Print every line from the start of the data, and when you reach the line with "(179, 222) = (234, 141): white", include it and stop. Pictures are not part of the copy.

────────

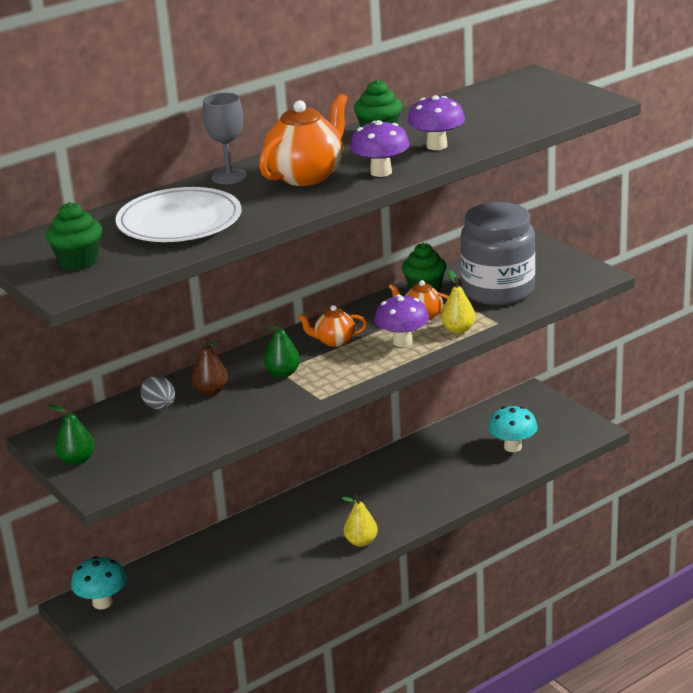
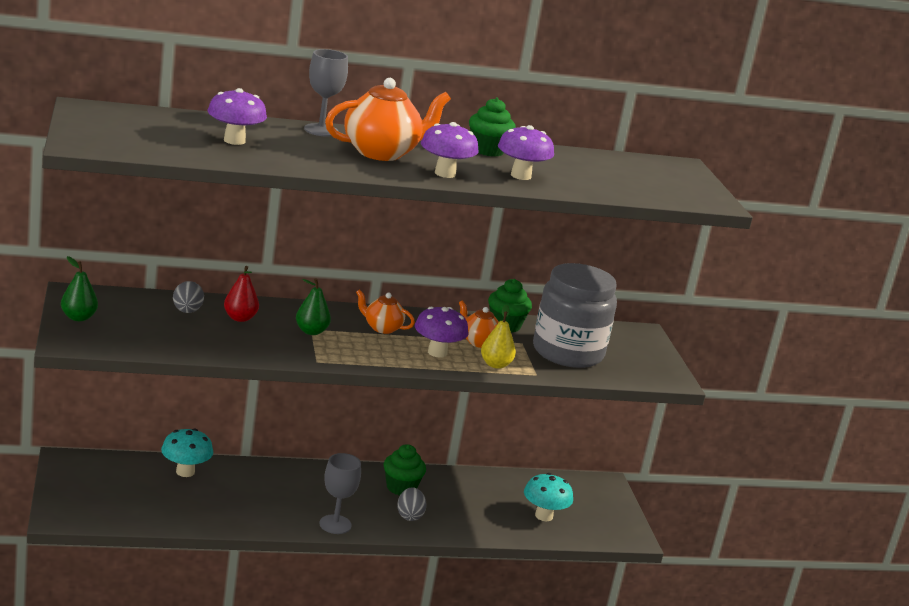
camera: 20 degrees right, 5 degrees down
(78, 262) = (118, 133): green cupcake -> green cupcake (401, 488)
(102, 602) = (87, 468): turquoise mushroom -> turquoise mushroom (185, 472)
(179, 222) = (234, 141): white plate -> purple mushroom
(211, 391) = (240, 318): brown pear -> red pear
(361, 542) = (335, 524): yellow pear -> grey goblet
(411, 502) = (409, 516): none -> grey egg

────────

#### [RESPONSE BELOW]
camera: 20 degrees right, 5 degrees down
(78, 262) = (118, 133): green cupcake -> green cupcake (401, 488)
(102, 602) = (87, 468): turquoise mushroom -> turquoise mushroom (185, 472)
(179, 222) = (234, 141): white plate -> purple mushroom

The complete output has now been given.